**Work to be completed**. Using the material below, print the line that contains "D103: LED blue", the line that contains "P101 pin 2: VEXT -> GND", and every line in between, exactly and nothing else.

======== The records ========

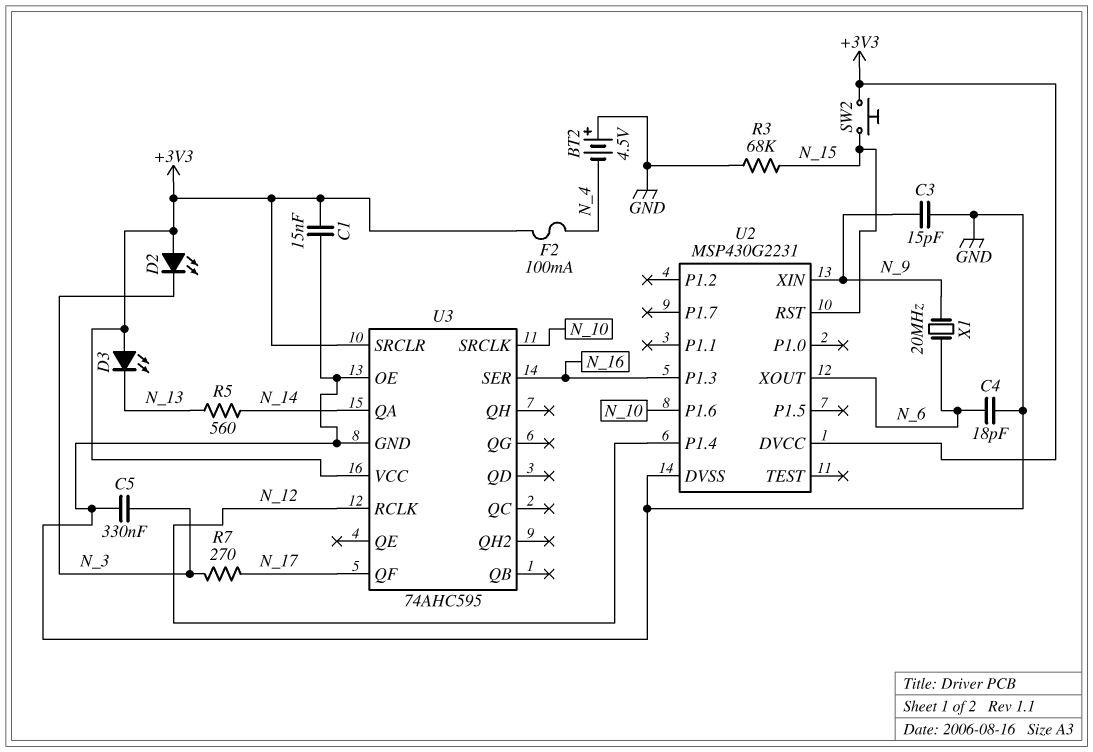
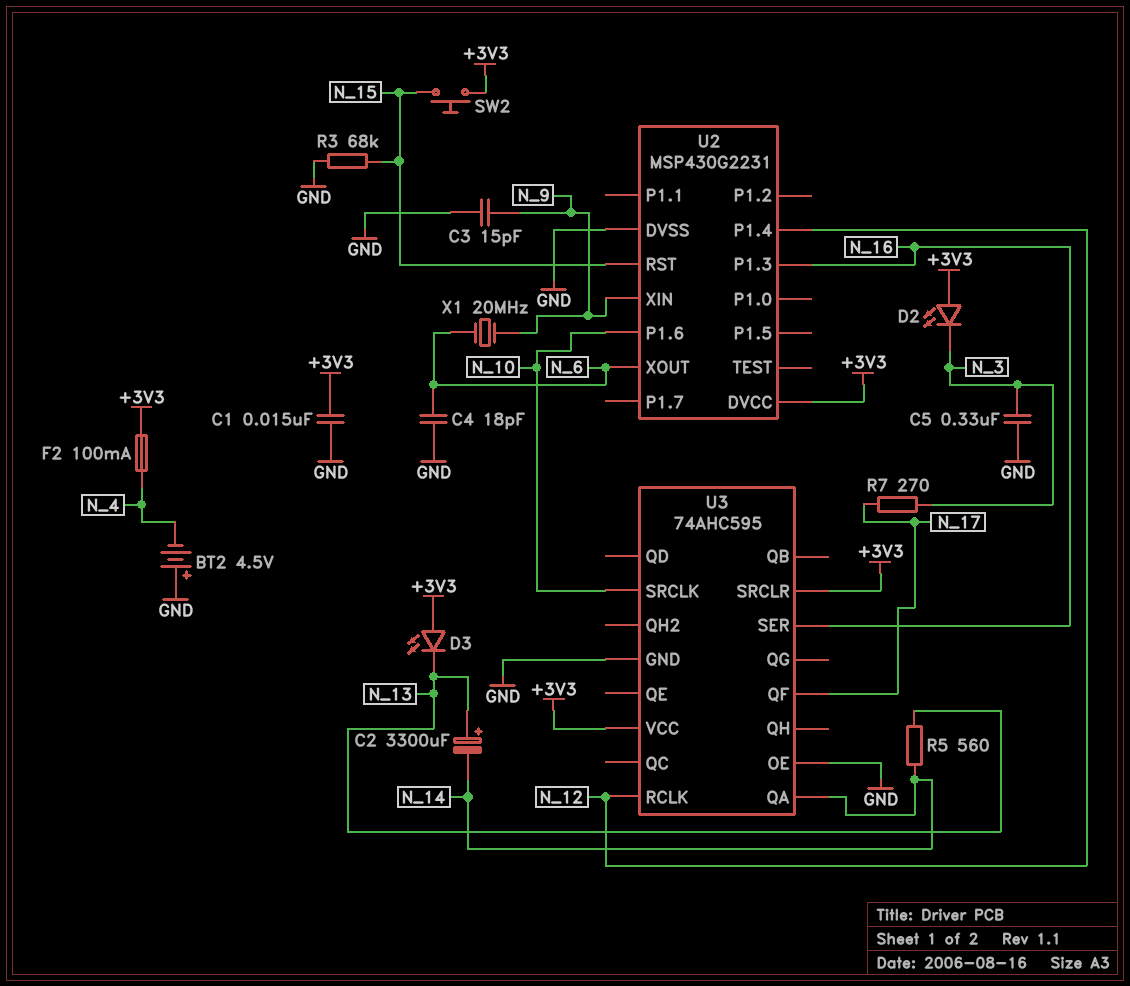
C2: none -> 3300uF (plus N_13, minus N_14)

========
======== The records ========

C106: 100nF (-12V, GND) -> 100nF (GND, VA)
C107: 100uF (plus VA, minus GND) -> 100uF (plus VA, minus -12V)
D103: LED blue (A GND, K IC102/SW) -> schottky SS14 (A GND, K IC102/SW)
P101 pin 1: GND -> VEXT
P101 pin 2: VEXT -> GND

========

**Answer area**.
D103: LED blue (A GND, K IC102/SW) -> schottky SS14 (A GND, K IC102/SW)
P101 pin 1: GND -> VEXT
P101 pin 2: VEXT -> GND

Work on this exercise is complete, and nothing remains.